— start —

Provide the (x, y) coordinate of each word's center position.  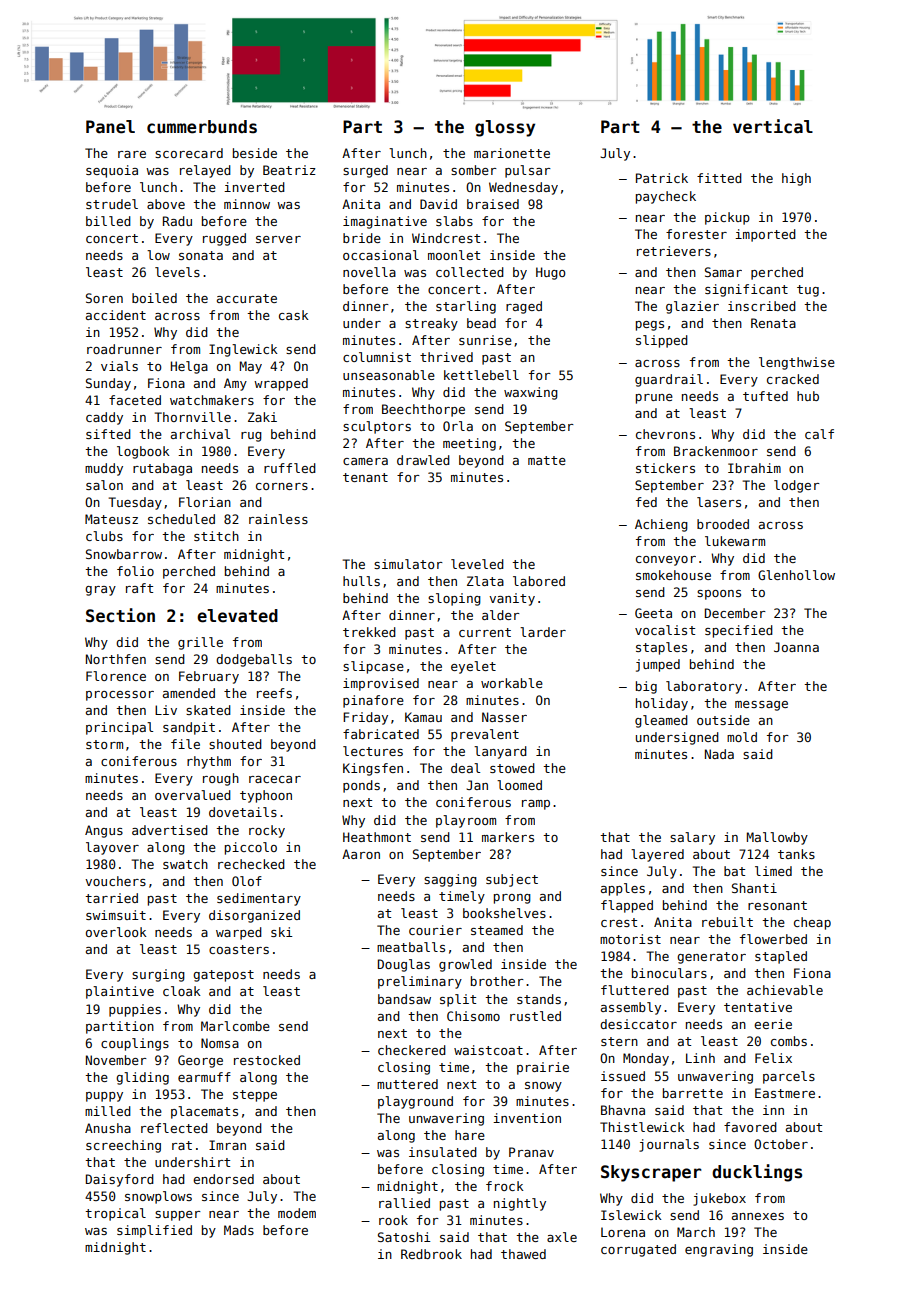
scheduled (181, 519)
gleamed (661, 721)
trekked (369, 632)
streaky (431, 324)
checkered (412, 1050)
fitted (719, 178)
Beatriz (289, 170)
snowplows (158, 1197)
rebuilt (727, 922)
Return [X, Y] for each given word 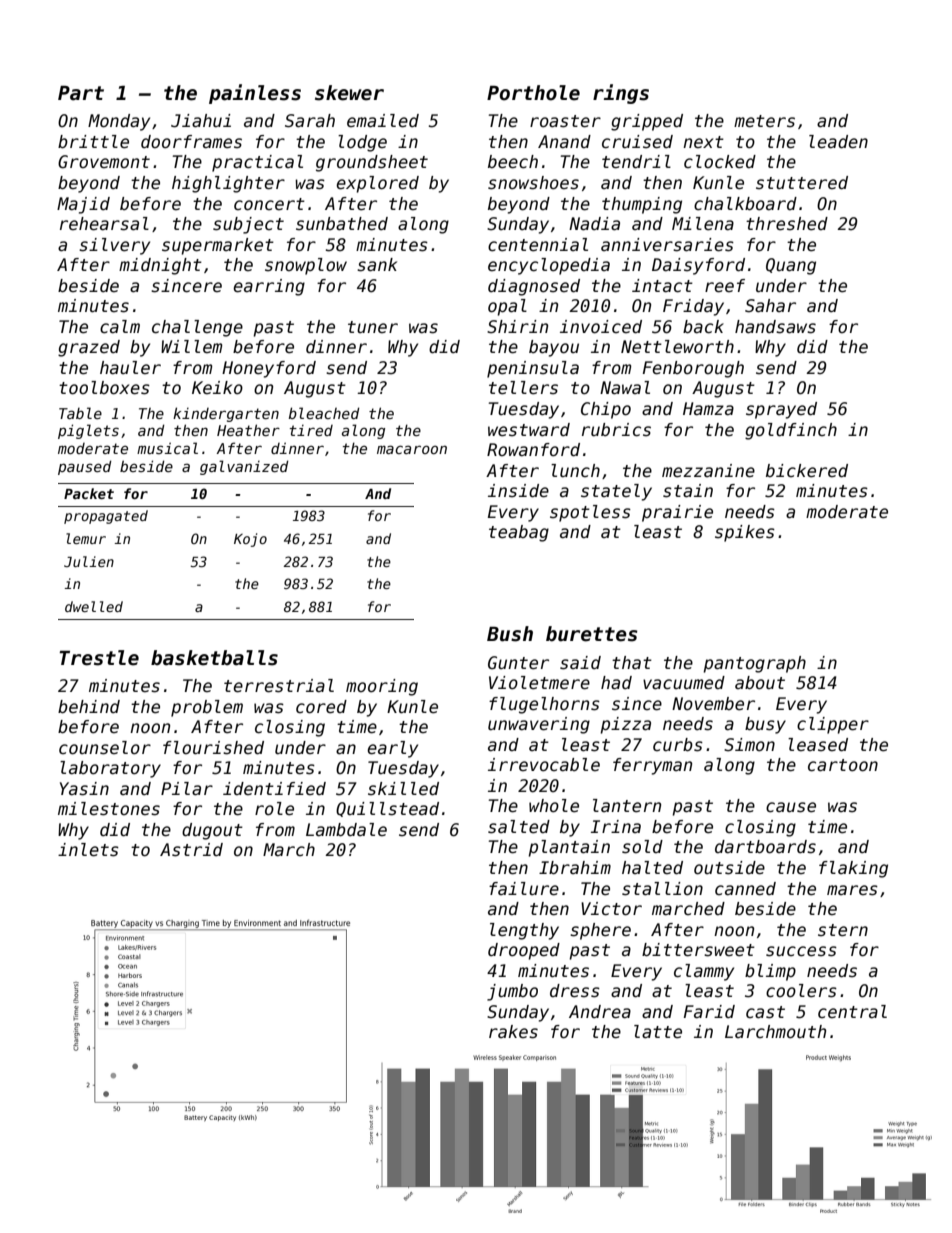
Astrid [191, 850]
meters [764, 121]
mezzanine [708, 471]
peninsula [533, 369]
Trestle [99, 658]
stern [843, 930]
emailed [383, 121]
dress [575, 991]
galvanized [244, 467]
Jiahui [201, 121]
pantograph [755, 664]
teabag [519, 533]
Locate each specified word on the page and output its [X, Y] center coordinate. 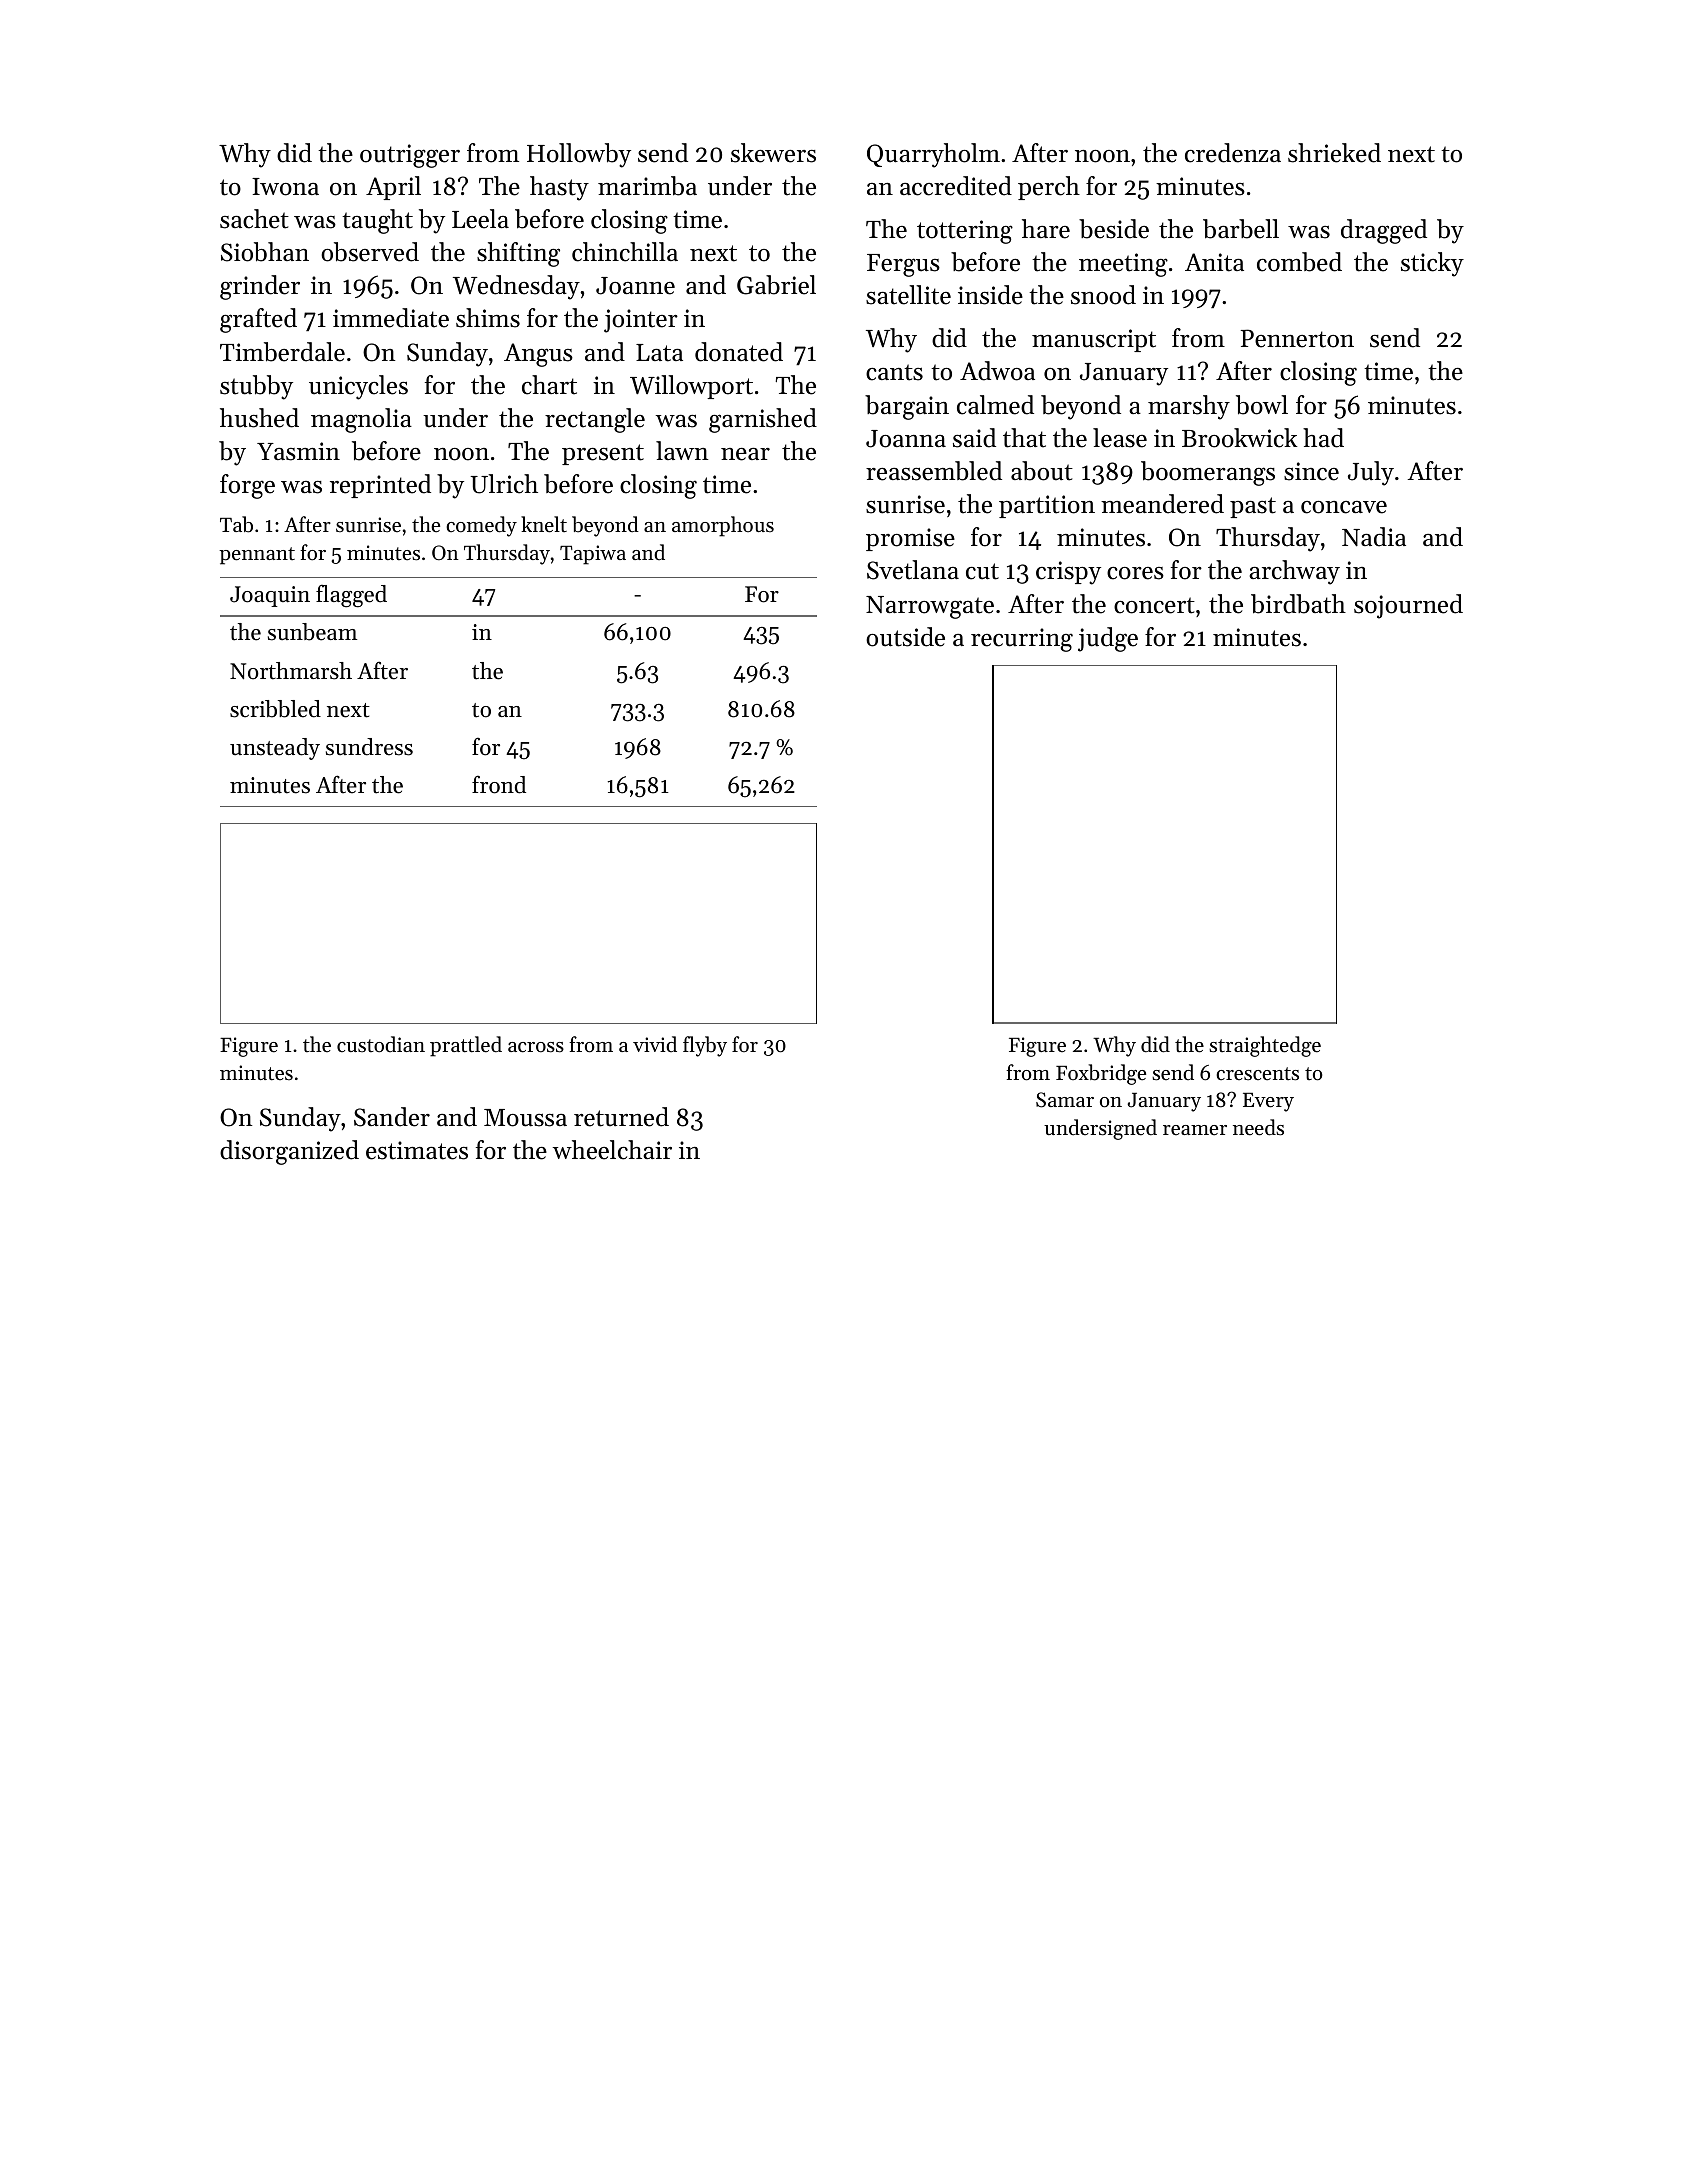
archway [1294, 572]
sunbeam [312, 632]
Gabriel [776, 285]
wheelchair [612, 1150]
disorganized [289, 1152]
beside [1114, 229]
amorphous [723, 526]
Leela [480, 219]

— end —

> **Challenge**: Rewrite every entry above with each "center" changed to "middle" and everything else kept the same. Leave the pictures out.

> **Full response**:
Provide the (x, y) coordinate of each word's middle position.  
scheduled (181, 519)
gleamed (661, 721)
trekked (369, 632)
streaky (431, 324)
checkered (412, 1050)
fitted (719, 178)
Beatriz (289, 170)
snowplows (158, 1197)
rebuilt (727, 922)
Return [X, Y] for each given word 
Astrid [191, 850]
meters [764, 121]
mezzanine [708, 471]
peninsula [533, 369]
Trestle [99, 658]
stern [843, 930]
emailed [383, 121]
dress [575, 991]
galvanized [244, 467]
Jiahui [201, 121]
pantograph [755, 664]
teabag [519, 533]
Locate each specified word on the page and output its [X, Y] middle coordinate. 
archway [1294, 572]
sunbeam [312, 632]
Gabriel [776, 285]
wheelchair [612, 1150]
disorganized [289, 1152]
beside [1114, 229]
amorphous [723, 526]
Leela [480, 219]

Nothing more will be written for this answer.